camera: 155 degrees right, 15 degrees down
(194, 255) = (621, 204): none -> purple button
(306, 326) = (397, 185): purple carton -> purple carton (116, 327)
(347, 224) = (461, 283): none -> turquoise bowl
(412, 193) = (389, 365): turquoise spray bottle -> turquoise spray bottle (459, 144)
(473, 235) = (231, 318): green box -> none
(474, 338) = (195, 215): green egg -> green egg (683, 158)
* * *
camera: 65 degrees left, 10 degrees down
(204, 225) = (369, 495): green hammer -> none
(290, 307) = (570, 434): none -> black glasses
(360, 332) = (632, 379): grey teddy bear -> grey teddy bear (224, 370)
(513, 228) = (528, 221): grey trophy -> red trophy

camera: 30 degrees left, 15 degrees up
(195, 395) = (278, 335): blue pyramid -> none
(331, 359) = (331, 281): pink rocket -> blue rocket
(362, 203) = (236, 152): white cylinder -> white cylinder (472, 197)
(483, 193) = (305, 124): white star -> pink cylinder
==
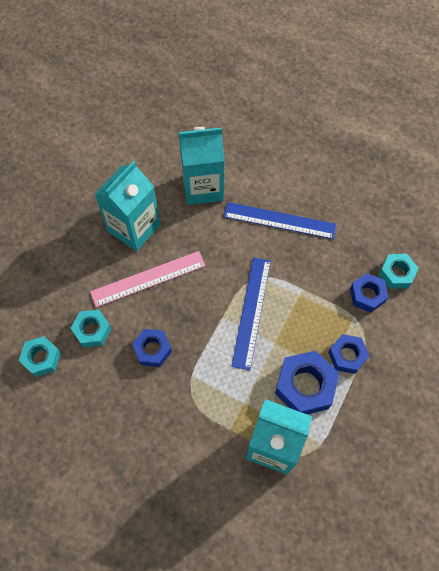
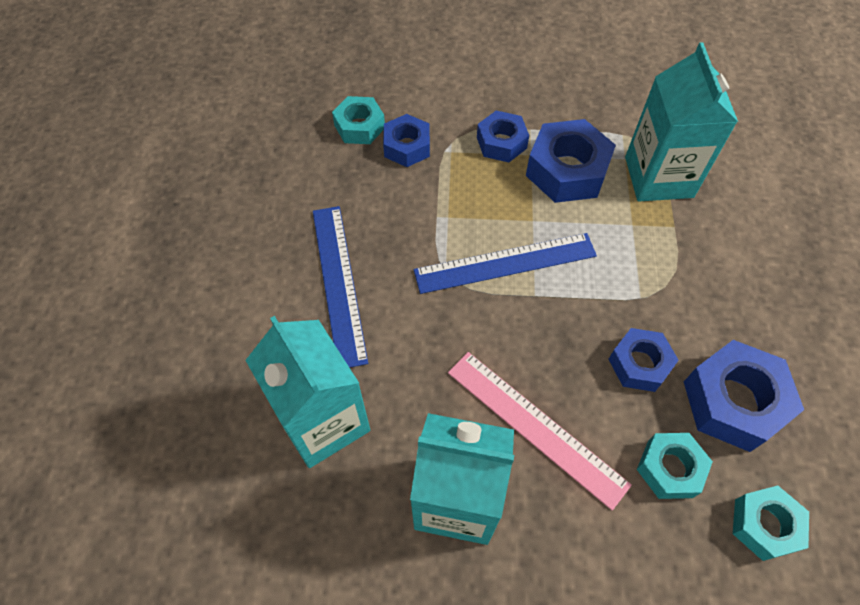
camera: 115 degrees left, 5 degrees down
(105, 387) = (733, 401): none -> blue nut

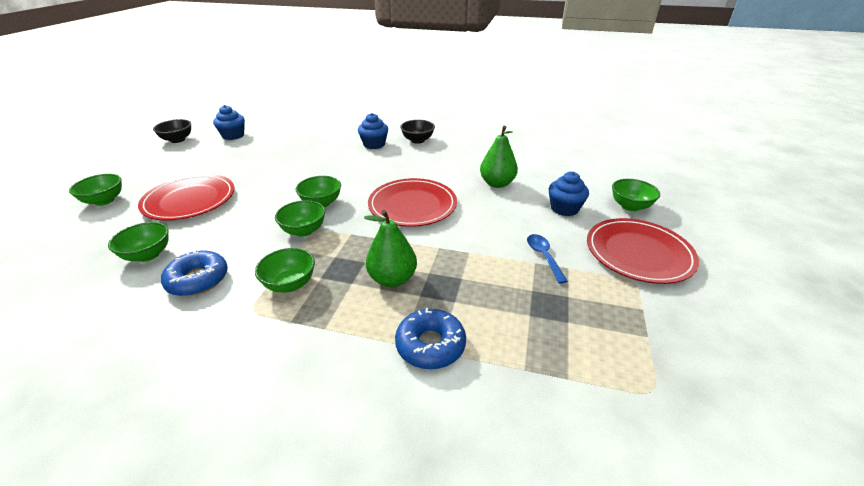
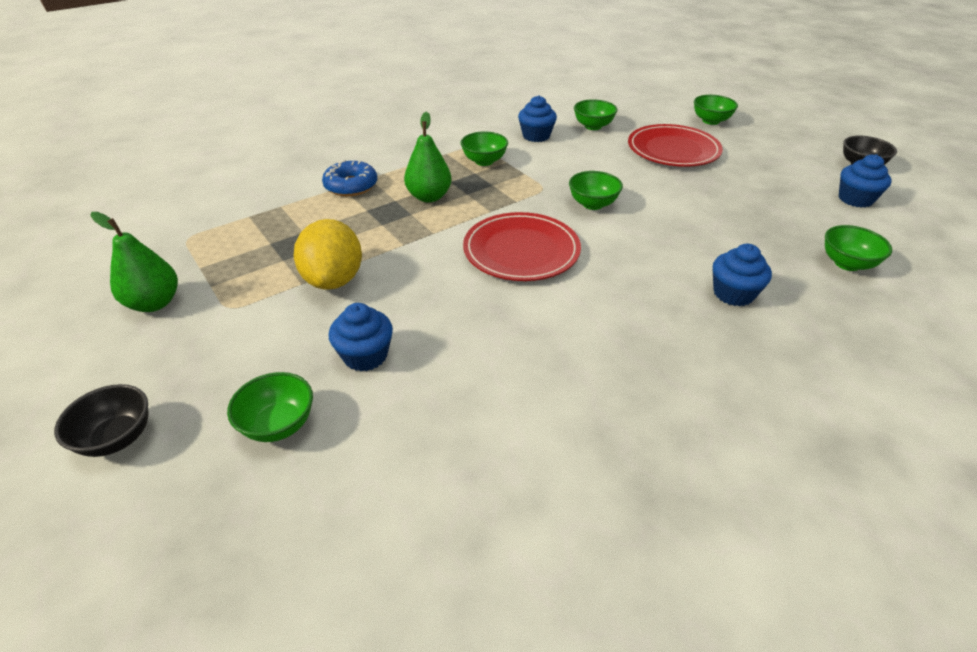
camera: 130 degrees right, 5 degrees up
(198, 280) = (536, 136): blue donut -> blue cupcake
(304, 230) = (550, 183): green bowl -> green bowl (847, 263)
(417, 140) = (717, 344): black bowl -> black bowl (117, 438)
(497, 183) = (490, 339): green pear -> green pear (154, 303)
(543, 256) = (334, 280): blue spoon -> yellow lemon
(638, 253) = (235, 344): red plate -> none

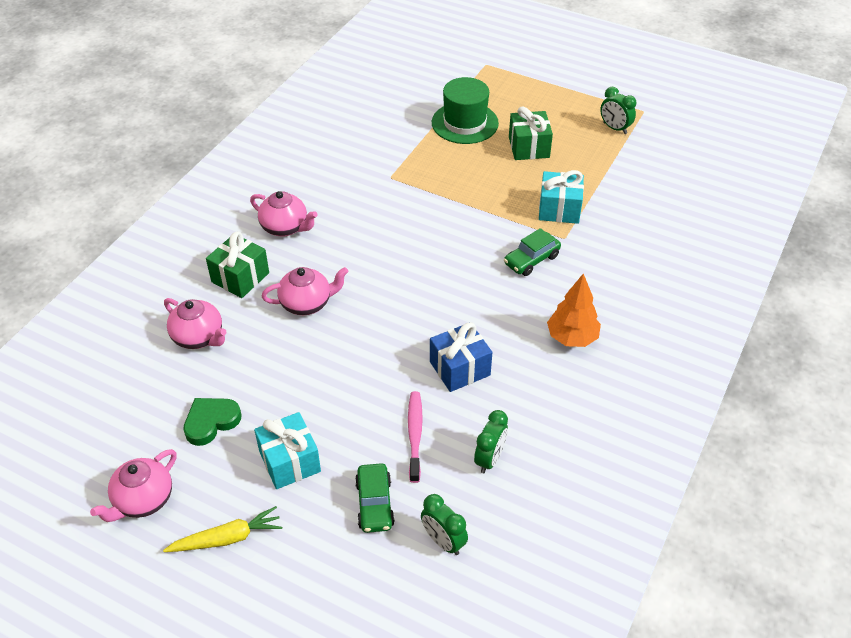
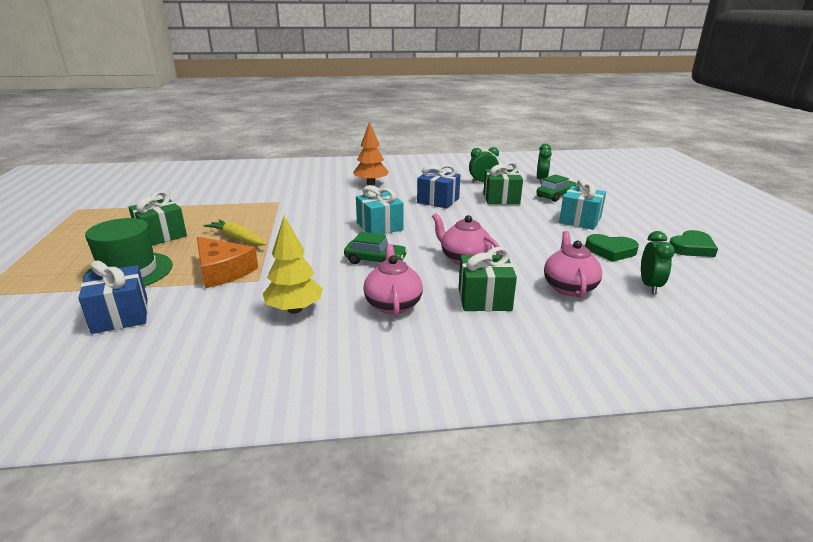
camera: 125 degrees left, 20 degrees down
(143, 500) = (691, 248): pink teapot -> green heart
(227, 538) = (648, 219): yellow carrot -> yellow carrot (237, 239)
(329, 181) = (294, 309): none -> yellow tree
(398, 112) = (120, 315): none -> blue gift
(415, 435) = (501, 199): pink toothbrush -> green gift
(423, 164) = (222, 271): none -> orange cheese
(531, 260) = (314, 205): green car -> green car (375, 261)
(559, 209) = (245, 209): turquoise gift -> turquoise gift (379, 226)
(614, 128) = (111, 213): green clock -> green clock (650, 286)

**Required action:**
Scan the entries above for the line containing "(531, 260) = (314, 205): green", and copy it and all lines after it exactly, down to and including the line containing "(614, 128) = (111, 213): green".

**Exercise response:**
(531, 260) = (314, 205): green car -> green car (375, 261)
(559, 209) = (245, 209): turquoise gift -> turquoise gift (379, 226)
(614, 128) = (111, 213): green clock -> green clock (650, 286)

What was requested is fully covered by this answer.